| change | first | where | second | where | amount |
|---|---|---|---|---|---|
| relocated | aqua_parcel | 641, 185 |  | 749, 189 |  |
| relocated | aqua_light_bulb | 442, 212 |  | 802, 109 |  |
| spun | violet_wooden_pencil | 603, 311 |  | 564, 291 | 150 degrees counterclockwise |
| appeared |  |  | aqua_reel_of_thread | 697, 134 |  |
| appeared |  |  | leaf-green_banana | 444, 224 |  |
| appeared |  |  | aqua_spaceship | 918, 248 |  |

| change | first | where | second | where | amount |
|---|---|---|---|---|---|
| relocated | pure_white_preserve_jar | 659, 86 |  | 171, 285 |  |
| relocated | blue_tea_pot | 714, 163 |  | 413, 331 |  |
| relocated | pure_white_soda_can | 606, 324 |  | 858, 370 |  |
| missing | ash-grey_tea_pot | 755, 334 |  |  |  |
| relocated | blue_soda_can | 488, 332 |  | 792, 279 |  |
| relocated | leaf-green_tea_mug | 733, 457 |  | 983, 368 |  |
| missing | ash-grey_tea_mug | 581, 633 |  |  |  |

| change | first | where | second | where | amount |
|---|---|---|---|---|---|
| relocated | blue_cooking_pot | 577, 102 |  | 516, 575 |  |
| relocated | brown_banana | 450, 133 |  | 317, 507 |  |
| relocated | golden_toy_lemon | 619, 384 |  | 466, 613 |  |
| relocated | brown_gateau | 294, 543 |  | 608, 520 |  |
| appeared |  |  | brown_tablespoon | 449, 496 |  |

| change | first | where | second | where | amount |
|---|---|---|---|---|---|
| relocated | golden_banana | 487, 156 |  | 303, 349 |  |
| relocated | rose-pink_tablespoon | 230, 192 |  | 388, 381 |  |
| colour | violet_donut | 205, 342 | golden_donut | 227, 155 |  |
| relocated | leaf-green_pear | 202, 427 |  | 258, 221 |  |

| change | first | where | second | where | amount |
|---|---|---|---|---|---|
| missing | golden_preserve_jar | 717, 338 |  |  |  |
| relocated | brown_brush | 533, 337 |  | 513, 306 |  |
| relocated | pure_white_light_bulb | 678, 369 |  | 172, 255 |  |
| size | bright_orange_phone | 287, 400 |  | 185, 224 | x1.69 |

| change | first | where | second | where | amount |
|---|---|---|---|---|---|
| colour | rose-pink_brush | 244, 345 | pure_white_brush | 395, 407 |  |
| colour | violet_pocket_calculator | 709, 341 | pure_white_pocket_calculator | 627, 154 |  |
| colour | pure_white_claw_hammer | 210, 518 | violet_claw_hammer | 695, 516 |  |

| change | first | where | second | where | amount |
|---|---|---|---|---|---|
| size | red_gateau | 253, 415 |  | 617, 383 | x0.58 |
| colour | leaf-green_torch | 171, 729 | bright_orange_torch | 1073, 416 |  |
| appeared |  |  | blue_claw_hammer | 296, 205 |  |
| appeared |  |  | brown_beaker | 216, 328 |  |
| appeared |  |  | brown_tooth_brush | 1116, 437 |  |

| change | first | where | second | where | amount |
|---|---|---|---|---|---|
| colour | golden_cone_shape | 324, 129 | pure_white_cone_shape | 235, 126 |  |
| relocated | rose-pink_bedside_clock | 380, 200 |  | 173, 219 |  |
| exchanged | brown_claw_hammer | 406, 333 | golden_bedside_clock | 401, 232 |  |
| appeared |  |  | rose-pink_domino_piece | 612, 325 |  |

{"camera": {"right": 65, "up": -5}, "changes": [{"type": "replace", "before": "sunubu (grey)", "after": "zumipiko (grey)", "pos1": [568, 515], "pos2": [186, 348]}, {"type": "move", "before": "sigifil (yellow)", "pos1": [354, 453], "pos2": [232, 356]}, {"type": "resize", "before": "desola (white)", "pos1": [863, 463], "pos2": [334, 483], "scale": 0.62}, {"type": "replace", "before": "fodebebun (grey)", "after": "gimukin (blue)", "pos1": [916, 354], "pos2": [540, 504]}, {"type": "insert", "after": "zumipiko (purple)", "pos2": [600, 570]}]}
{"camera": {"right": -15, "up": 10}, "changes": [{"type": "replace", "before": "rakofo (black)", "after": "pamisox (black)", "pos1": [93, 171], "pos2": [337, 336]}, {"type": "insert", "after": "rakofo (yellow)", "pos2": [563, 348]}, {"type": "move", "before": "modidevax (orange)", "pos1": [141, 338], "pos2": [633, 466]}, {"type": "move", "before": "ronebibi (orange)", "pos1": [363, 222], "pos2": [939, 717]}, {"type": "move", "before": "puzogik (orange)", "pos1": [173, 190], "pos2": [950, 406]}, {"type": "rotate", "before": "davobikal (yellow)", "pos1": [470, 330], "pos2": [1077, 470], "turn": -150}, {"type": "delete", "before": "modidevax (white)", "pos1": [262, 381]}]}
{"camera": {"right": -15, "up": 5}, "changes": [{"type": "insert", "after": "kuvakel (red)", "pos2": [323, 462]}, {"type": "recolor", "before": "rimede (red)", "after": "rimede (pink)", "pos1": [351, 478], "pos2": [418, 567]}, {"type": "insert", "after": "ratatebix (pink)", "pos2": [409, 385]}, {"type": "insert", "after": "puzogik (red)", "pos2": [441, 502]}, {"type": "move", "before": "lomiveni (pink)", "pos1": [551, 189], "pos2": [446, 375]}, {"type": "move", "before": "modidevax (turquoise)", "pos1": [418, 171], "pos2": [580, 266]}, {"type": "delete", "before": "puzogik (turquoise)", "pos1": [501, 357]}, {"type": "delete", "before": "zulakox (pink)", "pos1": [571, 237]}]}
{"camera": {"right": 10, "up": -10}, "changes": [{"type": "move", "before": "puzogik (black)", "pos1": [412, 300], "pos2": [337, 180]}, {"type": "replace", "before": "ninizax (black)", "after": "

---

— EXERCISE REQUIREMENTS —
Give back, exactly as written, the stretch from the line with "degrees counterclockwise |" through the line with "leaf-green_banana | 444, 224", and no other lines from the records above.

— THE COMPLETED TASK —
| spun | violet_wooden_pencil | 603, 311 |  | 564, 291 | 150 degrees counterclockwise |
| appeared |  |  | aqua_reel_of_thread | 697, 134 |  |
| appeared |  |  | leaf-green_banana | 444, 224 |  |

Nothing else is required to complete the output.